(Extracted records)
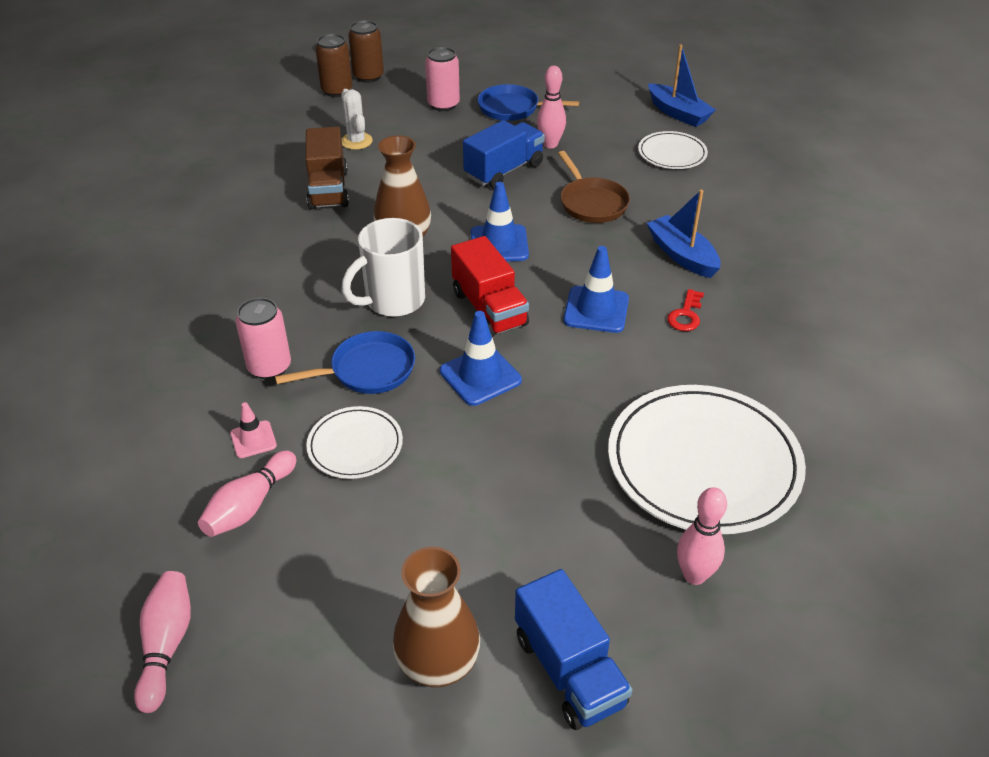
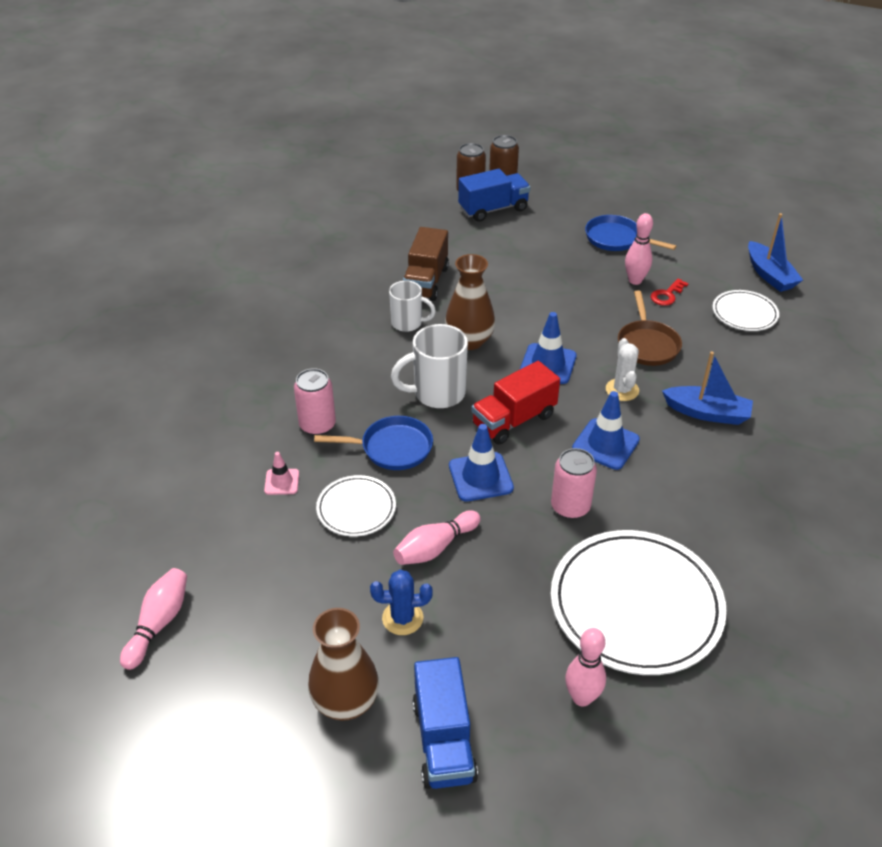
camera: 20 degrees right, 0 degrees up
(250, 505) = (258, 534): pink bowling pin -> pink bowling pin (435, 547)
(327, 236) = (408, 323): none -> white mug
(356, 141) = (467, 242): white cactus -> white cactus (622, 390)
(443, 104) = (556, 223): pink can -> pink can (570, 507)
(462, 550) = (402, 618): none -> blue cactus
(489, 308) = (514, 420): red truck -> red truck turned 60 degrees clockwise
(504, 170) = (582, 297): blue truck -> blue truck (493, 209)
(682, 255) = (707, 413): blue boat -> blue boat turned 120 degrees clockwise
(686, 315) = (684, 469): red key -> red key (667, 295)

▶ **WHAT IS NEEDED**: Pictures stay out. Repeat only the lines from the beginning of the data through the line that has "(443, 104) = (556, 223): pink".

▶ **YOUR RESPONSE**:
camera: 20 degrees right, 0 degrees up
(250, 505) = (258, 534): pink bowling pin -> pink bowling pin (435, 547)
(327, 236) = (408, 323): none -> white mug
(356, 141) = (467, 242): white cactus -> white cactus (622, 390)
(443, 104) = (556, 223): pink can -> pink can (570, 507)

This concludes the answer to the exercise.